§ **What is being asked**: Would you write out every record that follows exactly, with the pictures left out?
[[ Supplied material open ]]
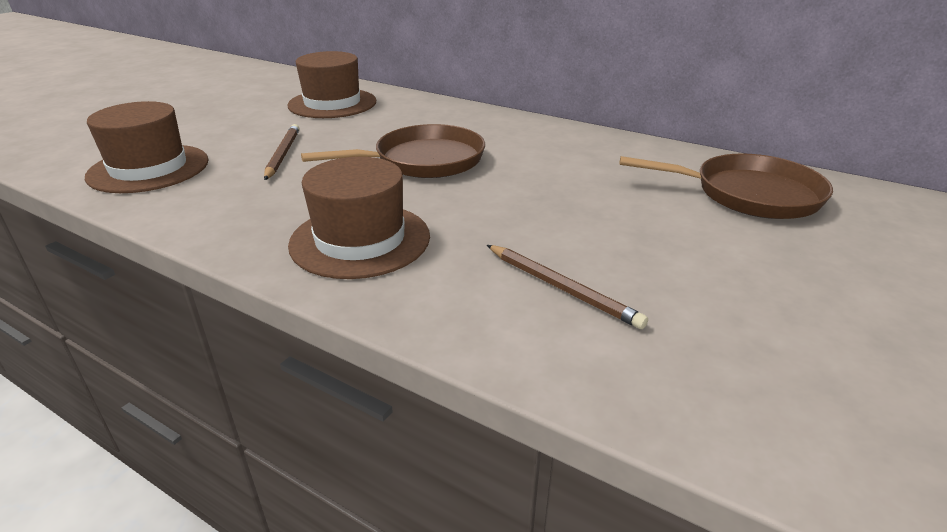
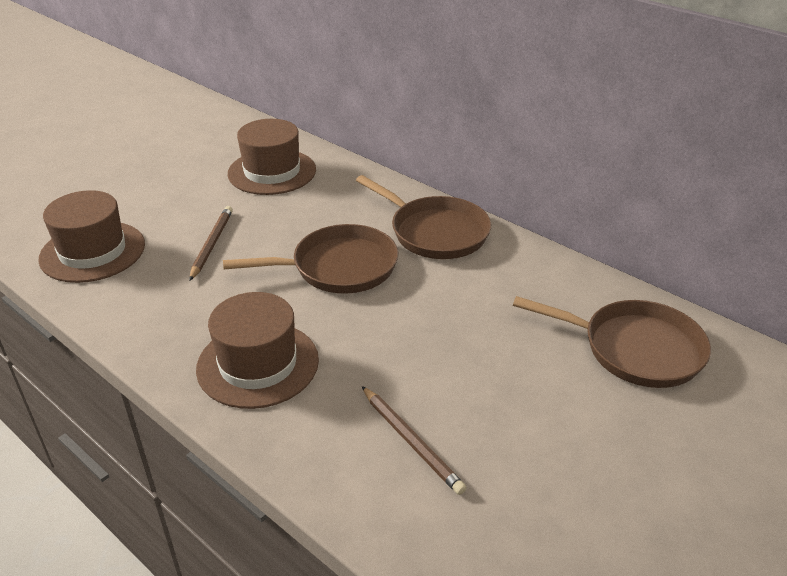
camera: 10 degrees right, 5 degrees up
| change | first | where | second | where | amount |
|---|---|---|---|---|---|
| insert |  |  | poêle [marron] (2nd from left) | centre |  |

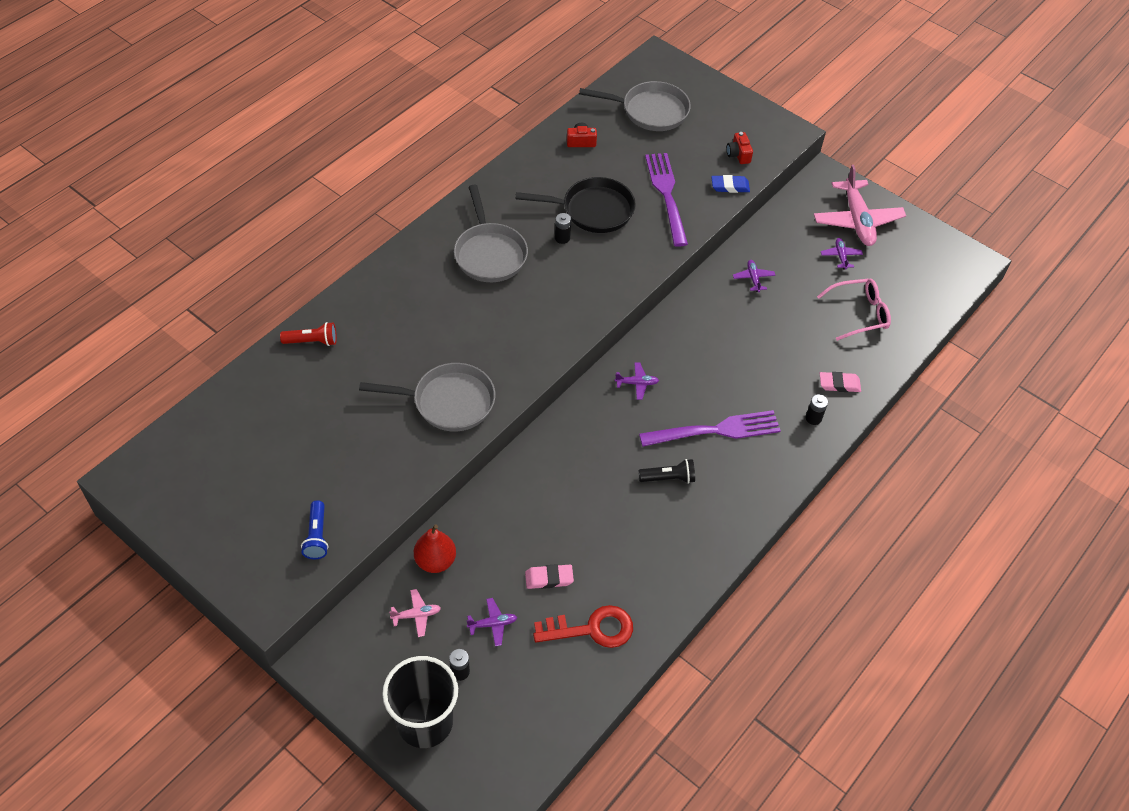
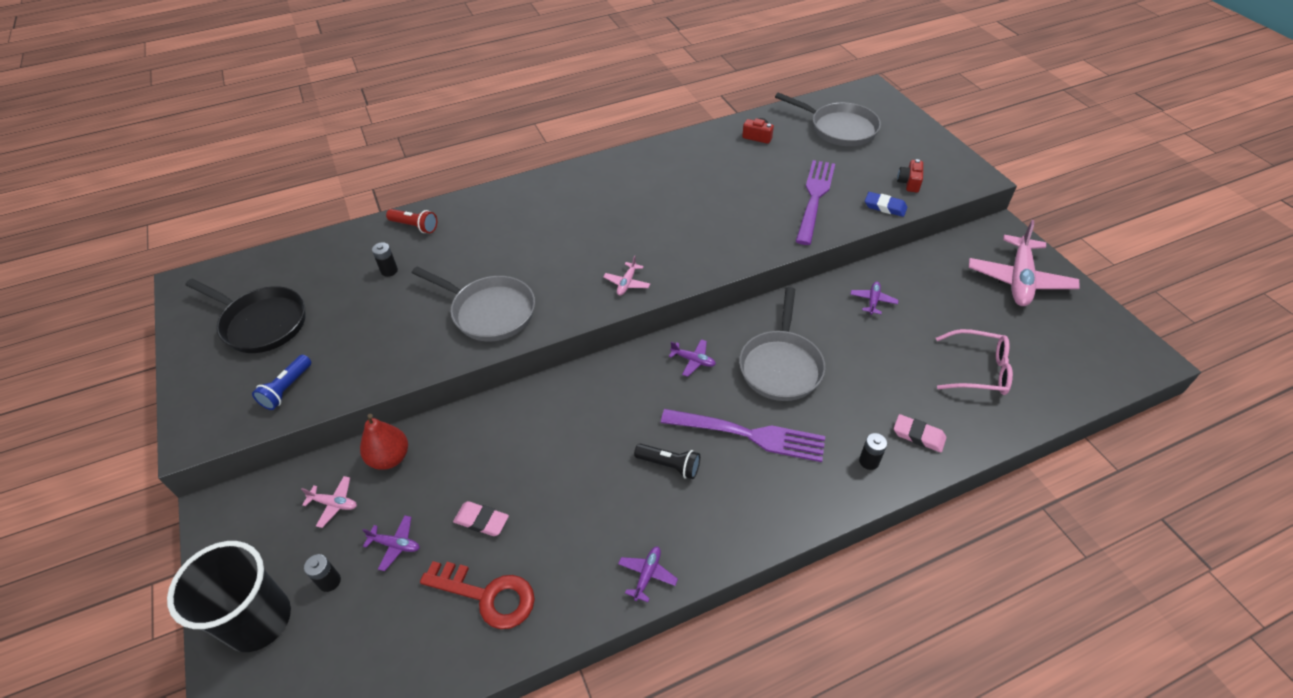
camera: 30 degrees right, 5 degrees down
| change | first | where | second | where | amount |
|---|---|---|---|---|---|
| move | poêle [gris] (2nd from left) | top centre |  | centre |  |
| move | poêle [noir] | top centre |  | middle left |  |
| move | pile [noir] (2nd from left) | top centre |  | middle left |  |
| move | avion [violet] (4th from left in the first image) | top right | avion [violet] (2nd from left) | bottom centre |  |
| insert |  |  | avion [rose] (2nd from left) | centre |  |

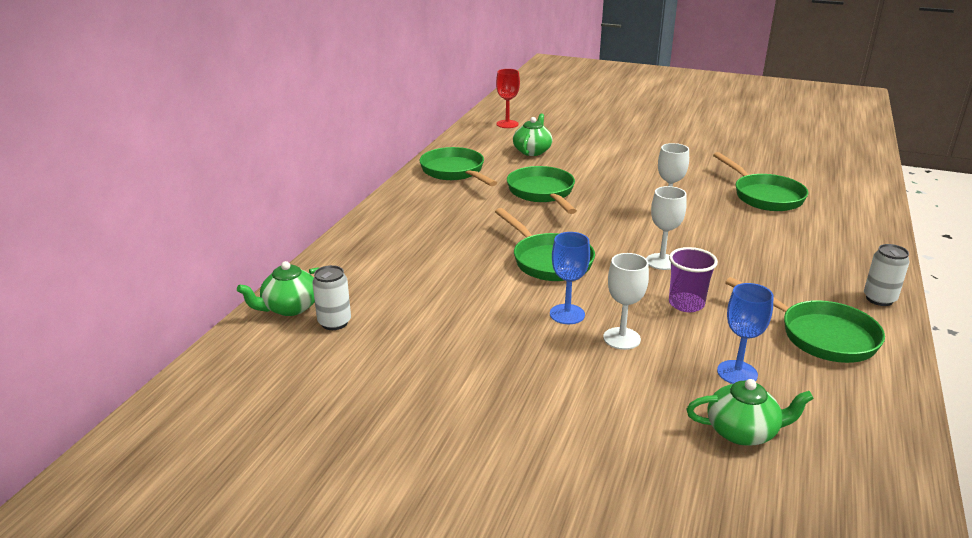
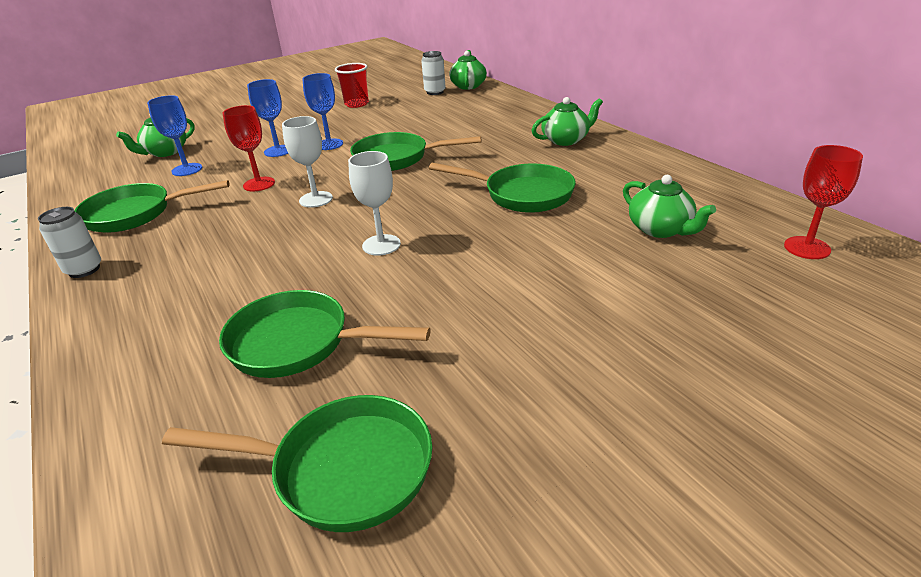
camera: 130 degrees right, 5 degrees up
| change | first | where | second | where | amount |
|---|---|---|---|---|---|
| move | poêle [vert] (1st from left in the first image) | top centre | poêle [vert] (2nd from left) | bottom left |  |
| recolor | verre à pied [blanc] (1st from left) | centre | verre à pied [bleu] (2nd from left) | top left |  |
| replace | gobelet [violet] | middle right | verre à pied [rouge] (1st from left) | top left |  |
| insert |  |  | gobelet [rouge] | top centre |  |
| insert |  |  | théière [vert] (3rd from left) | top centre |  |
[[ Supplied material closed ]]
§ **The completed task**:
camera: 10 degrees right, 5 degrees up
| change | first | where | second | where | amount |
|---|---|---|---|---|---|
| insert |  |  | poêle [marron] (2nd from left) | centre |  |

camera: 30 degrees right, 5 degrees down
| change | first | where | second | where | amount |
|---|---|---|---|---|---|
| move | poêle [gris] (2nd from left) | top centre |  | centre |  |
| move | poêle [noir] | top centre |  | middle left |  |
| move | pile [noir] (2nd from left) | top centre |  | middle left |  |
| move | avion [violet] (4th from left in the first image) | top right | avion [violet] (2nd from left) | bottom centre |  |
| insert |  |  | avion [rose] (2nd from left) | centre |  |

camera: 130 degrees right, 5 degrees up
| change | first | where | second | where | amount |
|---|---|---|---|---|---|
| move | poêle [vert] (1st from left in the first image) | top centre | poêle [vert] (2nd from left) | bottom left |  |
| recolor | verre à pied [blanc] (1st from left) | centre | verre à pied [bleu] (2nd from left) | top left |  |
| replace | gobelet [violet] | middle right | verre à pied [rouge] (1st from left) | top left |  |
| insert |  |  | gobelet [rouge] | top centre |  |
| insert |  |  | théière [vert] (3rd from left) | top centre |  |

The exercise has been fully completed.